Supplied records: Begin
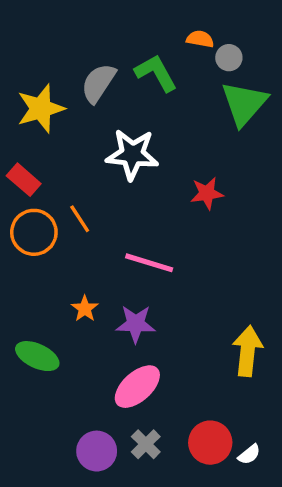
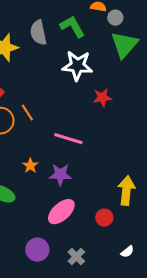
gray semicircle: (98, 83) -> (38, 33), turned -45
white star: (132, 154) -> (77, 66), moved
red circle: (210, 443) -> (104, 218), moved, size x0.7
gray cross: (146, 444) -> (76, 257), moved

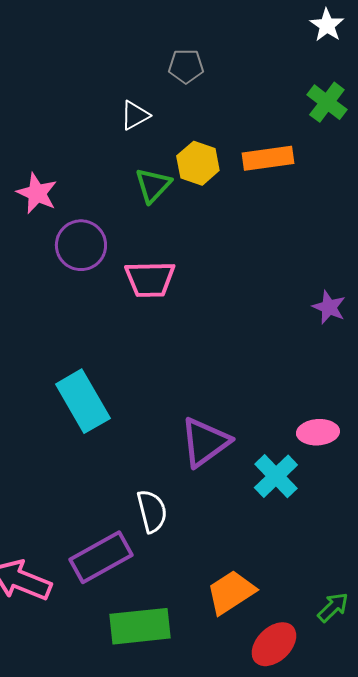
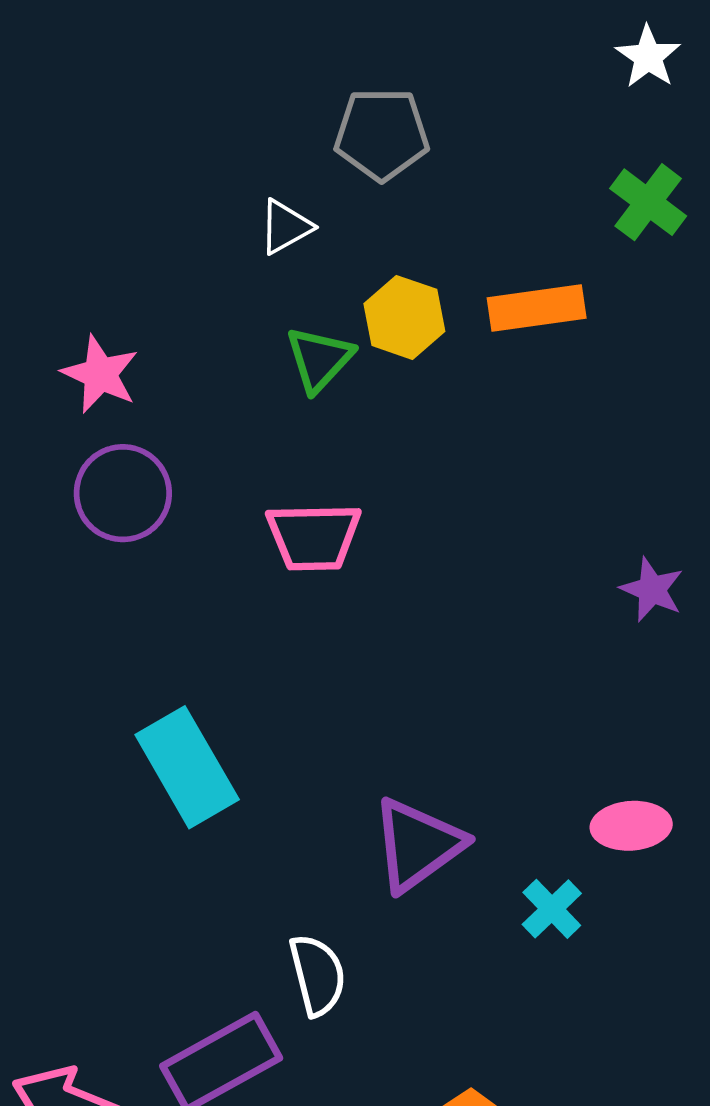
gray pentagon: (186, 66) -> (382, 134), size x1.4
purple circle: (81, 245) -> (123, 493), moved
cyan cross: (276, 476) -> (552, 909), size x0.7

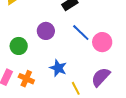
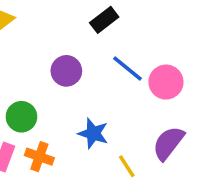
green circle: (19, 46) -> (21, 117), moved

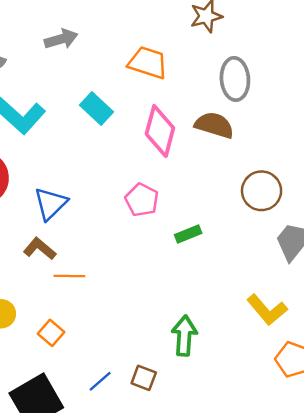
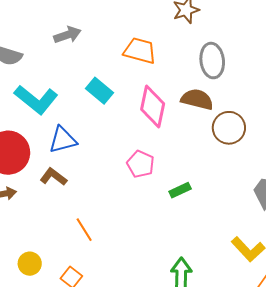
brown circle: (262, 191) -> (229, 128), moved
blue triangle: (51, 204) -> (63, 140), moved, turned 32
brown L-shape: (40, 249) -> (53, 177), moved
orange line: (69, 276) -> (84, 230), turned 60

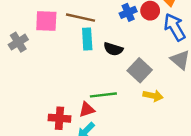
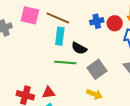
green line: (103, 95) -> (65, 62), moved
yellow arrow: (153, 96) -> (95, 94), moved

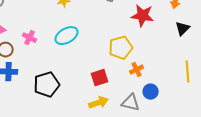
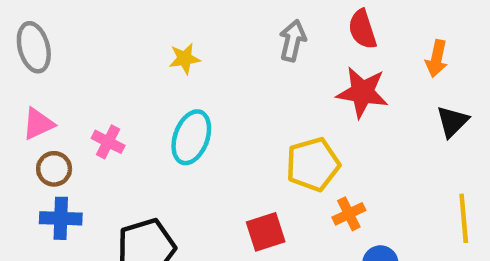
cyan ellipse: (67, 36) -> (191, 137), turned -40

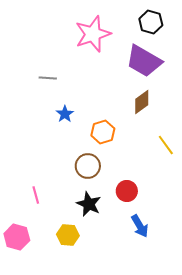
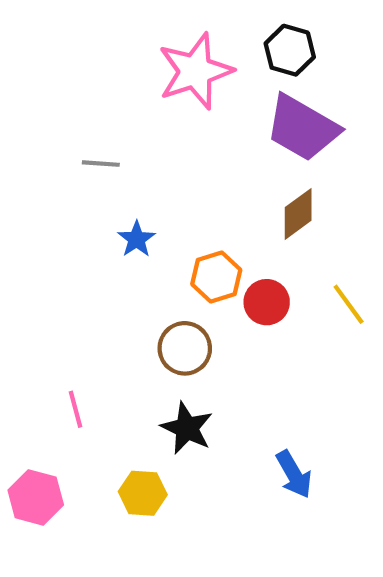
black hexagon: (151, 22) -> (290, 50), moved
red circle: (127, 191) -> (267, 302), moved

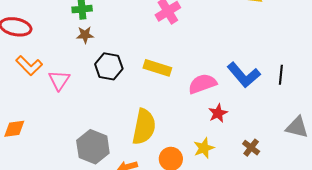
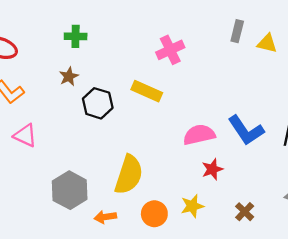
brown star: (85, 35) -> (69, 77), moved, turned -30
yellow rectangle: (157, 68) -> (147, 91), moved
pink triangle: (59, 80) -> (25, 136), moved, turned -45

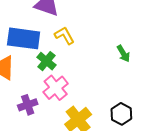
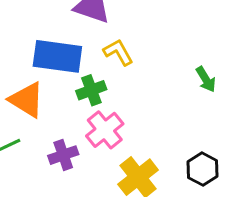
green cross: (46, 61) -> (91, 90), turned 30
Supplied records: End
# Assignment
Copy each entry exactly as written. Pictures do not belong in the copy.

# Result
gray semicircle: (98, 83) -> (38, 33), turned -45
white star: (132, 154) -> (77, 66), moved
red circle: (210, 443) -> (104, 218), moved, size x0.7
gray cross: (146, 444) -> (76, 257), moved

gray pentagon: (186, 66) -> (382, 134), size x1.4
purple circle: (81, 245) -> (123, 493), moved
cyan cross: (276, 476) -> (552, 909), size x0.7

green circle: (19, 46) -> (21, 117), moved

brown circle: (262, 191) -> (229, 128), moved
blue triangle: (51, 204) -> (63, 140), moved, turned 32
brown L-shape: (40, 249) -> (53, 177), moved
orange line: (69, 276) -> (84, 230), turned 60

green line: (103, 95) -> (65, 62), moved
yellow arrow: (153, 96) -> (95, 94), moved

cyan ellipse: (67, 36) -> (191, 137), turned -40

black hexagon: (151, 22) -> (290, 50), moved
red circle: (127, 191) -> (267, 302), moved

brown star: (85, 35) -> (69, 77), moved, turned -30
yellow rectangle: (157, 68) -> (147, 91), moved
pink triangle: (59, 80) -> (25, 136), moved, turned -45

green cross: (46, 61) -> (91, 90), turned 30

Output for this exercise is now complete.